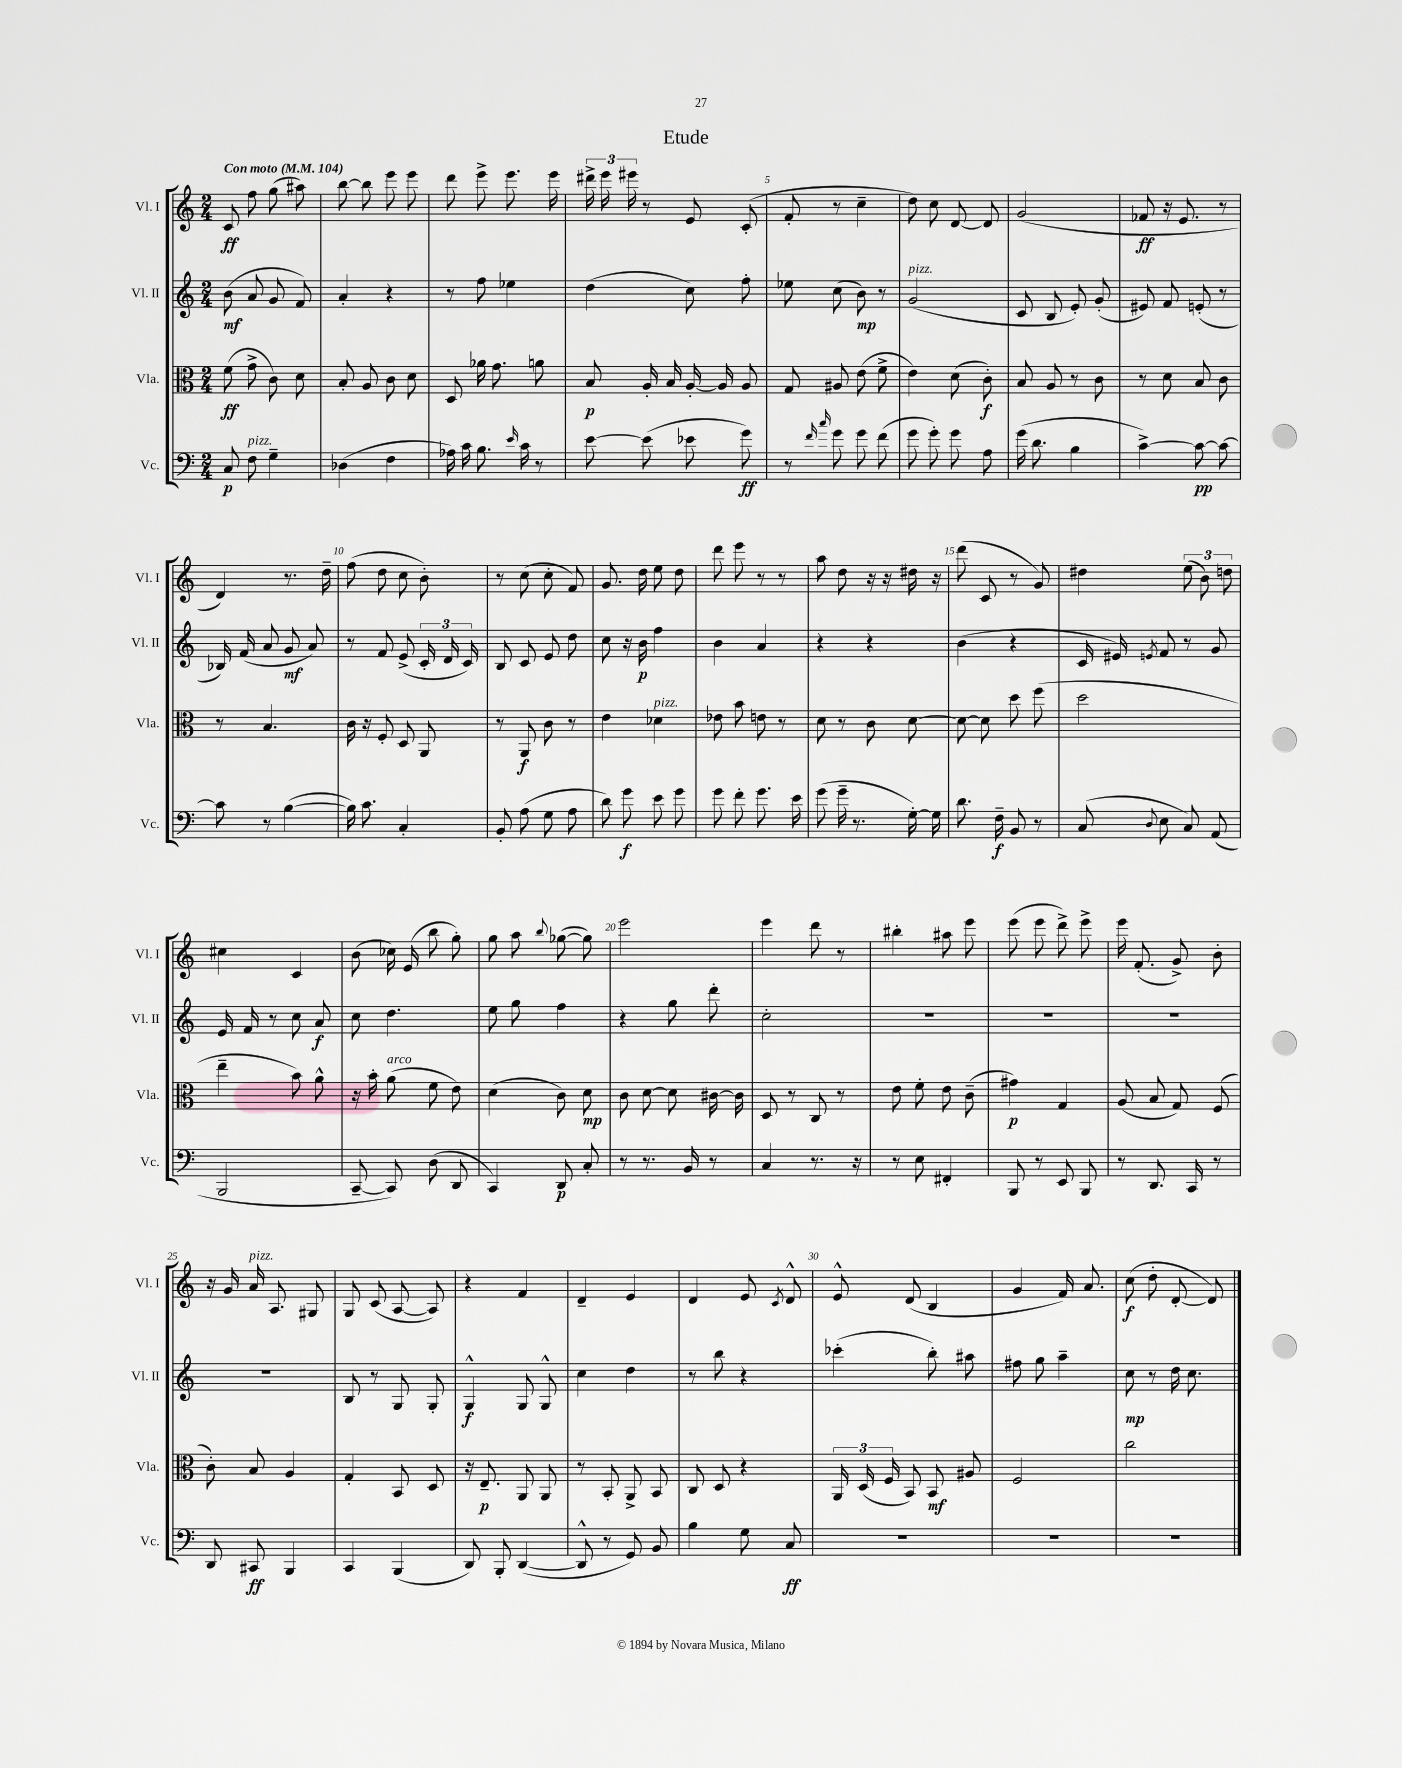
\header { title = "Etude" }
<<
\new StaffGroup <<
\new Staff = "s0" \with { instrumentName = "Vl. I" shortInstrumentName = "Vl. I" } {
    \clef treble \key c \major \numericTimeSignature \time 2/4 \tempo "Con moto" 4 = 104
    \autoBeamOff c'8\ff f''8 g''8( ais''8) |
    b''8~ b''8 e'''8 e'''8 |
    d'''8 e'''8-> e'''8. e'''16 |
    \tuplet 3/2 { dis'''16-> e'''16 eis'''16 } r8 e'8 c'8-.( |
    f'8-. r8 c''4-- |
    d''8) c''8 d'8~ d'8 |
    g'2( |
    fes'8\ff r16 e'8. r8 |
    d'4) r8. d''16-- |
    f''8( d''8 c''8 b'8-.) |
    r8 c''8( c''8-. f'8) |
    g'8. d''16 e''8 d''8 |
    d'''8 e'''8 r8 r8 |
    a''8 d''8 r16 r16 dis''16 r16 |
    d'''8( c'8 r8 g'8) |
    dis''4 \tuplet 3/2 { e''8( b'8) d''8 } |
    cis''4 c'4 |
    b'8( ces''16) e'16( b''8 g''8-.) |
    g''8 a''8 \appoggiatura { b''8 } ges''8~( ges''8) |
    e'''2 |
    e'''4 d'''8 r8 |
    bis''4-. ais''8 e'''8 |
    e'''8( e'''8 d'''8->) e'''8-> |
    e'''16 f'8.-.( g'8->) b'8-. |
    r16 g'16 a'16^\markup { \italic "pizz." } a8. gis8 |
    g8 c'8( a8~ a8) |
    r4 f'4 |
    d'4-- e'4 |
    d'4 e'8 \acciaccatura { c'8 } d'8-^ |
    e'8-^ d'8( b4 |
    g'4 f'16) a'8. |
    c''8\f( d''8-. d'8~-. d'8) \bar "|." |
}
\new Staff = "s1" \with { instrumentName = "Vl. II" shortInstrumentName = "Vl. II" } {
    \clef treble \key c \major \numericTimeSignature \time 2/4
    \autoBeamOff b'8\mf( a'8 g'8 f'8) |
    a'4-. r4 |
    r8 f''8 ees''4 |
    d''4( c''8) f''8-. |
    ees''8 c''8( b'8\mp) r8 |
    g'2^\markup { \italic "pizz." }( |
    c'8 b8 e'8-.) g'8-.( |
    eis'8) f'8 e'8-.( r8 |
    bes16) f'16( a'8 g'8\mf a'8) |
    r8 f'8 e'8->( \tuplet 3/2 { c'16-. d'16 c'16) } |
    b8 c'8 e'8 d''8 |
    c''8 r16 b'16\p f''4 |
    b'4 a'4 |
    r4 r4 |
    b'4( r4 |
    c'16 eis'16) \acciaccatura { e'8 } f'8 r8 g'8 |
    e'16 f'16 r8 c''8 a'8\f |
    c''8 d''4. |
    e''8 g''8 f''4 |
    r4 g''8 d'''8-. |
    c''2-. |
    R2 |
    R2 |
    R2 |
    R2 |
    b8 r8 g8 g8-. |
    g4-^\f g8 g8-^ |
    c''4 d''4 |
    r8 b''8 r4 |
    ces'''4-.( b''8-.) ais''8 |
    fis''8 g''8 a''4-- |
    c''8\mp r8 d''16 c''8. \bar "|." |
}
\new Staff = "s2" \with { instrumentName = "Vla." shortInstrumentName = "Vla." } {
    \clef alto \key c \major \numericTimeSignature \time 2/4
    \autoBeamOff f'8\ff( g'8-> c'8) d'8 |
    b8-. a8 c'8 d'8 |
    d8 aes'16 g'8. a'8 |
    b8\p a16-. b16 a16~-. a16 a8 |
    g8 ais8 e'8( f'8-> |
    e'4) d'8( c'8-.\f) |
    b8 a8 r8 c'8 |
    r8 d'8 b8 c'8 |
    r8 b4. |
    c'16 r16 f8-. d8 a,8 |
    r8 a,8\f c'8 r8 |
    e'4 des'4^\markup { \italic "pizz." } |
    ees'8 b'8 e'8 r8 |
    d'8 r8 c'8 d'8~ |
    d'8~ d'8 d''8 f''8( |
    d''2 |
    e''4-- b'8) a'8-^ |
    r16 b'16-. a'8^\markup { \italic "arco" }( f'8 e'8) |
    d'4( c'8) d'8\mp |
    c'8 d'8~ d'8 cis'16~ cis'16 |
    d8 r8 c8 r8 |
    e'8 f'8-. e'8 c'8--( |
    gis'4\p) g4 |
    a8( b8 g8) f8( |
    c'8-.) b8 a4 |
    g4-. b,8 d8 |
    r16 e8.--\p a,8 a,8 |
    r8 b,8-. a,8-> b,8 |
    c8 d8 r4 |
    \tuplet 3/2 { a,16 d16( f16 } b,8) b,8\mf ais8 |
    f2 |
    c''2 \bar "|." |
}
\new Staff = "s3" \with { instrumentName = "Vc." shortInstrumentName = "Vc." } {
    \clef bass \key c \major \numericTimeSignature \time 2/4
    \autoBeamOff c8\p f8^\markup { \italic "pizz." } g4-- |
    des4( f4 |
    aes16) c'16 b8. \grace { e'16 } c'16 r8 |
    e'8~ e'8( ees'8 g'8\ff) |
    r8 \grace { f'16 c''16 } g'8 g'8 f'8( |
    g'8 g'8-.) g'8 a8 |
    g'16( d'8. b4 |
    c'4~->) c'8~\pp c'8~ |
    c'8 r8 b4~( |
    b16) c'8. c4-. |
    b,8-. a8( g8 a8 |
    d'8) g'8\f e'8 g'8 |
    g'8 f'8-. g'8. e'16 |
    g'8( g'16-- r8. g16~-.) g16 |
    d'8. f16--\f b,8 r8 |
    c8( \appoggiatura { d8 } e8 c8) a,8( |
    b,,2 |
    c,8~-- c,8) d8( d,8 |
    c,4) d,8\p c8-. |
    r8 r8. b,16 r8 |
    c4 r8. r16 |
    r8 e8 fis,4-. |
    b,,8 r8 e,8 b,,8 |
    r8 d,8. c,16 r8 |
    d,8 cis,8\ff b,,4 |
    c,4 b,,4( |
    d,8) b,,8-. d,4~( |
    d,8-^ r8 g,8) b,8 |
    b4 g8 c8\ff |
    R2 |
    R2 |
    R2 \bar "|." |
}
>>
>>
\layout { \context { \Score \override BarNumber.break-visibility = ##(#f #t #t) barNumberVisibility = #(every-nth-bar-number-visible 5) } }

--

The problem: Please state how many lines of the material contain the string "numericTimeSignature", giving only the number.

The reply: 4